= WHAT YOU HAVE TO DO =
In the copy, leave out the pictures and repeat all records exactly.

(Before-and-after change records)
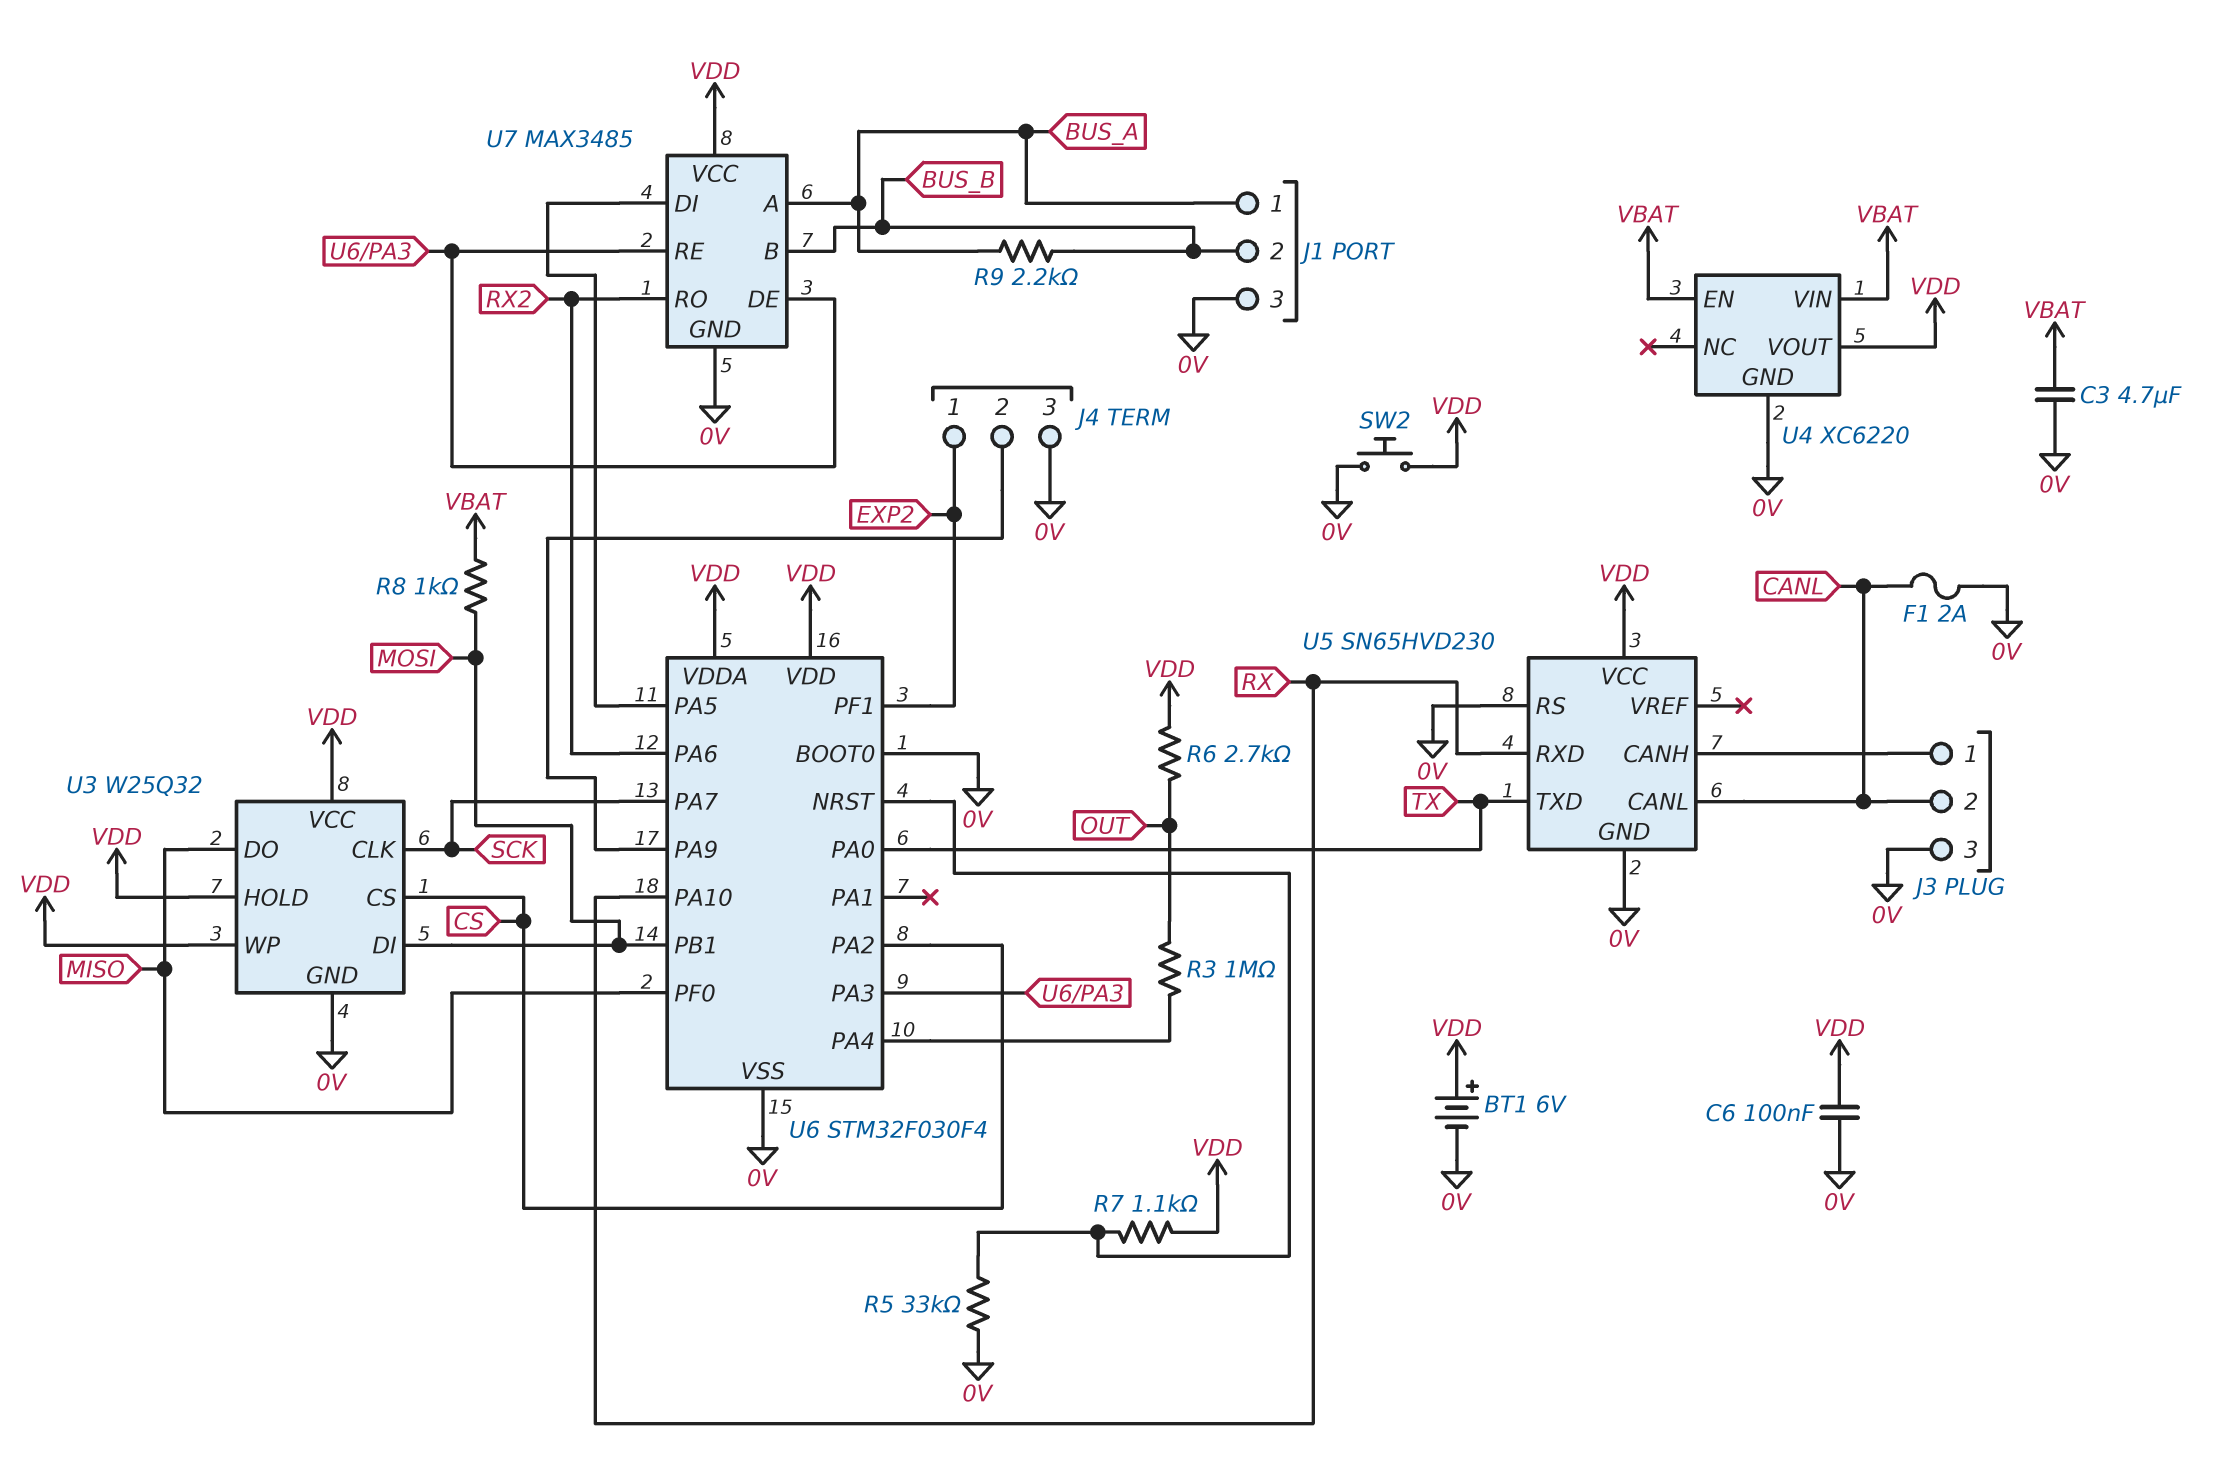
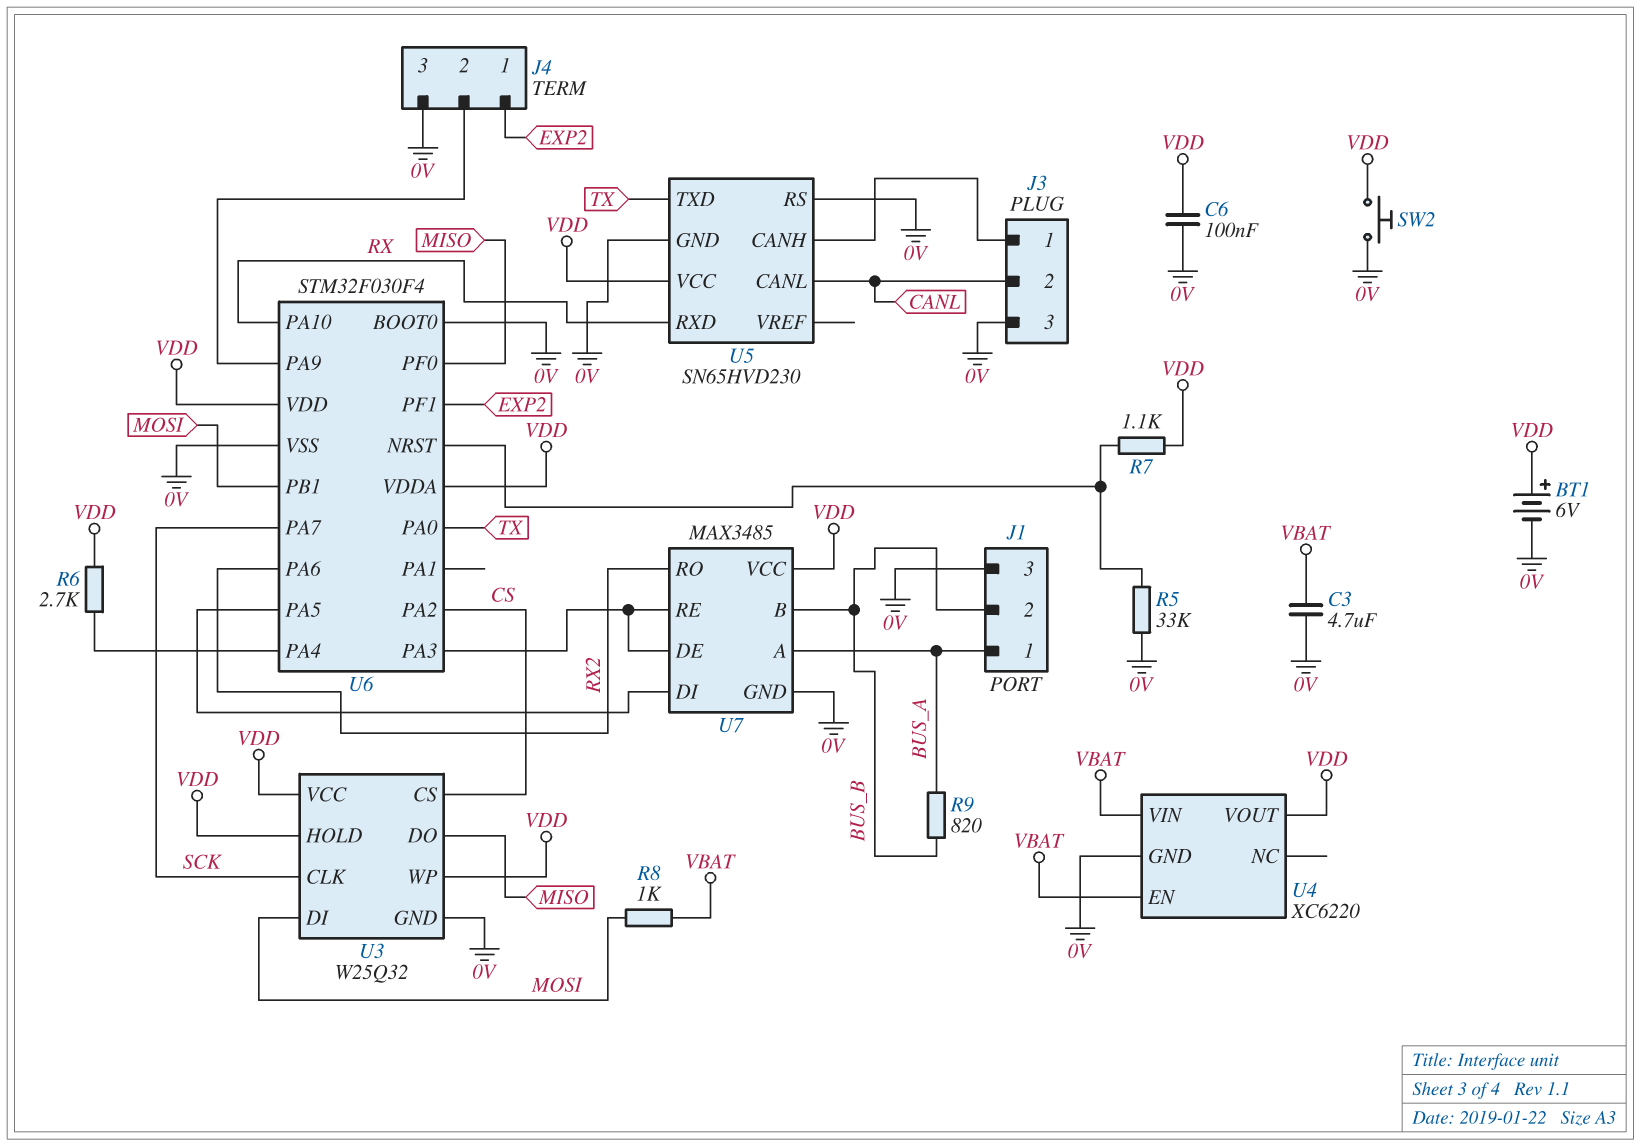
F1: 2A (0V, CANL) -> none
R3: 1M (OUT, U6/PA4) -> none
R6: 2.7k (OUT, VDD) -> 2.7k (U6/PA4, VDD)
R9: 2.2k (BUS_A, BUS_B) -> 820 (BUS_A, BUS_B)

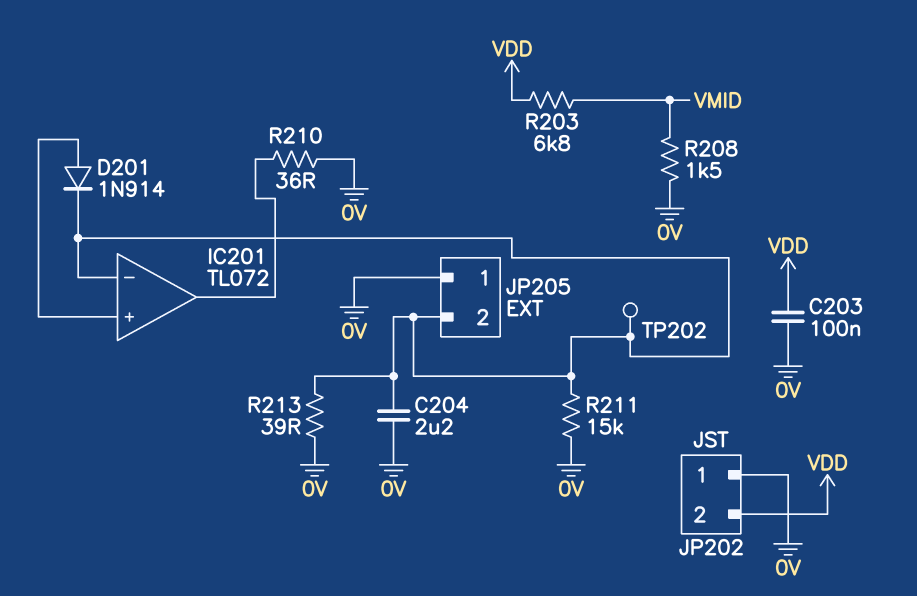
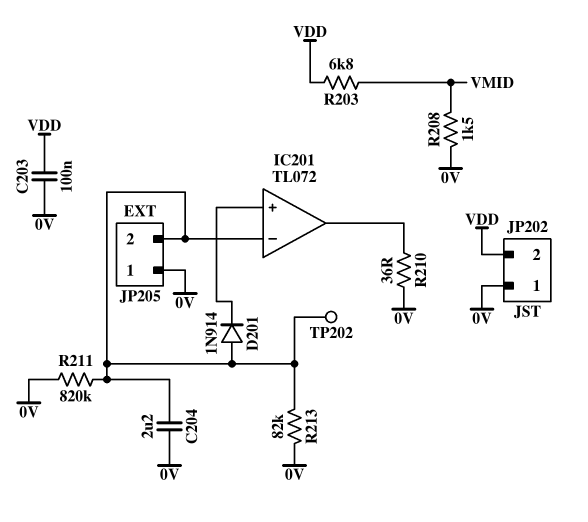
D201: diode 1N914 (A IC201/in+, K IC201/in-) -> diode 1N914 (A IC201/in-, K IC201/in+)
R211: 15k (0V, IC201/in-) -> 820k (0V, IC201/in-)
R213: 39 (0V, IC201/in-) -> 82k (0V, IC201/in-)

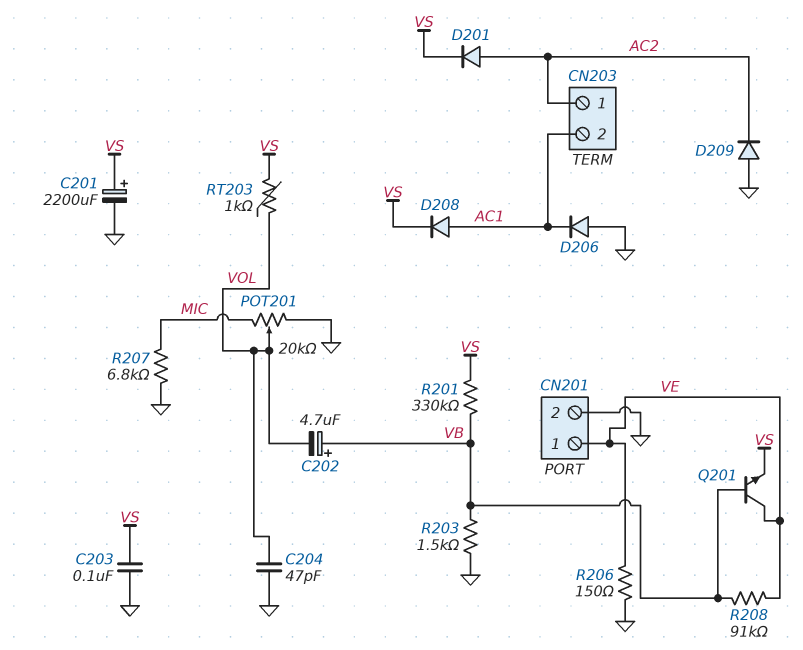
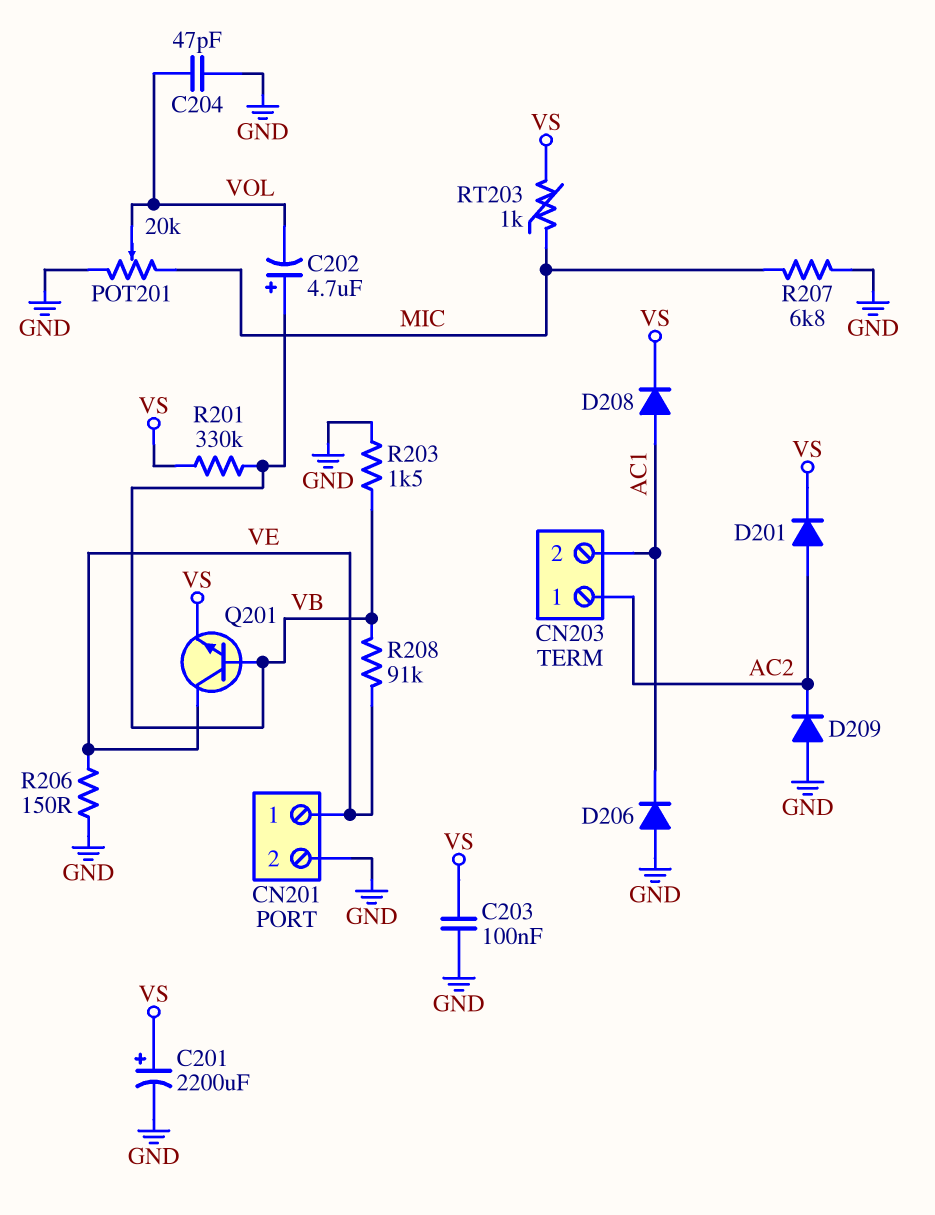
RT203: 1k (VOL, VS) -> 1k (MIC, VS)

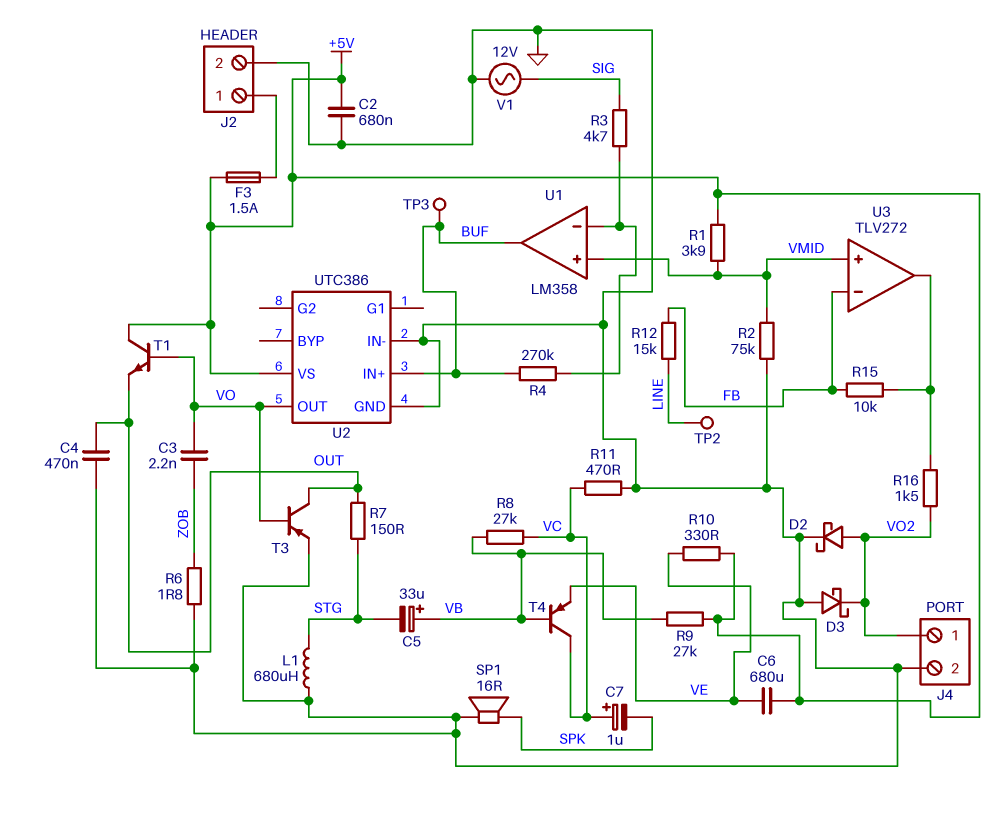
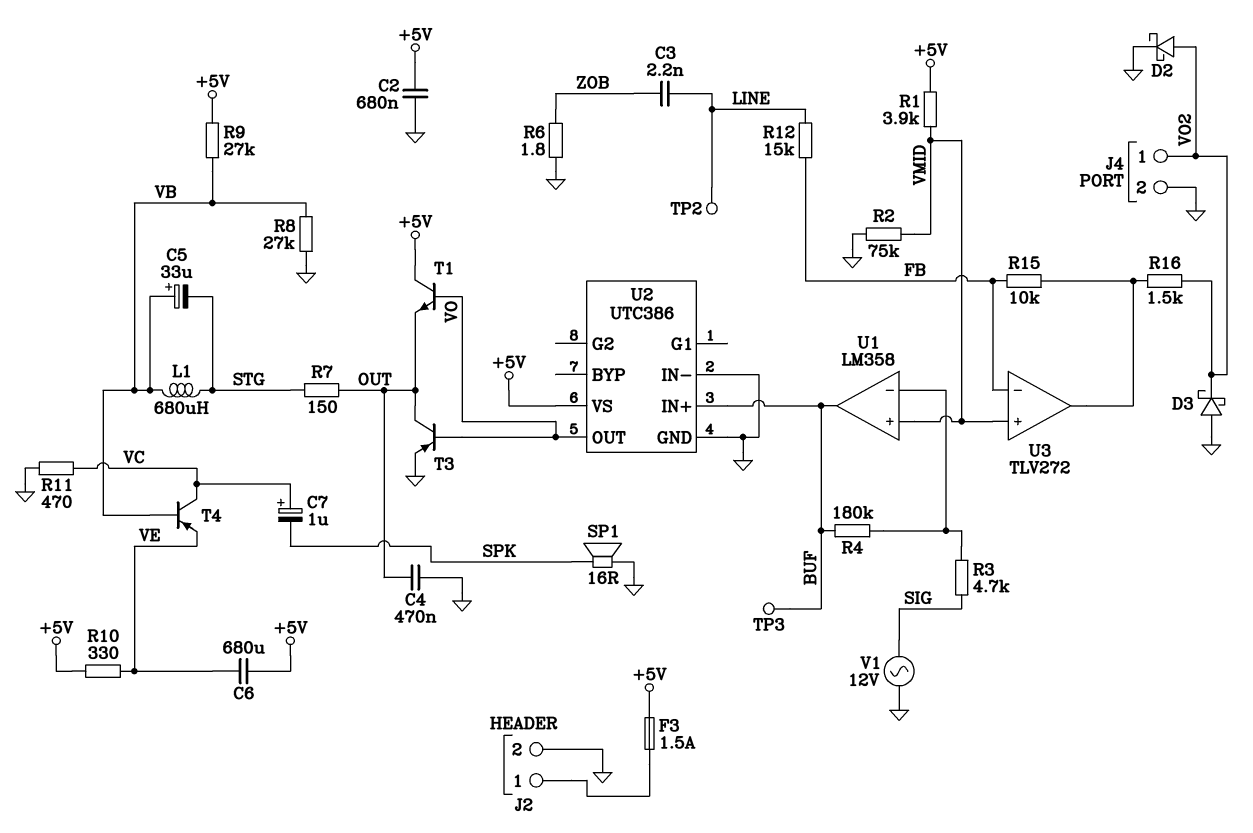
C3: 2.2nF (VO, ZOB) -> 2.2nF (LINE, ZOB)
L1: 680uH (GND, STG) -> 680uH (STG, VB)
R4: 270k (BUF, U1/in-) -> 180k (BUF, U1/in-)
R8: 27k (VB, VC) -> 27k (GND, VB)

= TASK RESPONSE =
F1: 2A (0V, CANL) -> none
R3: 1M (OUT, U6/PA4) -> none
R6: 2.7k (OUT, VDD) -> 2.7k (U6/PA4, VDD)
R9: 2.2k (BUS_A, BUS_B) -> 820 (BUS_A, BUS_B)

D201: diode 1N914 (A IC201/in+, K IC201/in-) -> diode 1N914 (A IC201/in-, K IC201/in+)
R211: 15k (0V, IC201/in-) -> 820k (0V, IC201/in-)
R213: 39 (0V, IC201/in-) -> 82k (0V, IC201/in-)

RT203: 1k (VOL, VS) -> 1k (MIC, VS)

C3: 2.2nF (VO, ZOB) -> 2.2nF (LINE, ZOB)
L1: 680uH (GND, STG) -> 680uH (STG, VB)
R4: 270k (BUF, U1/in-) -> 180k (BUF, U1/in-)
R8: 27k (VB, VC) -> 27k (GND, VB)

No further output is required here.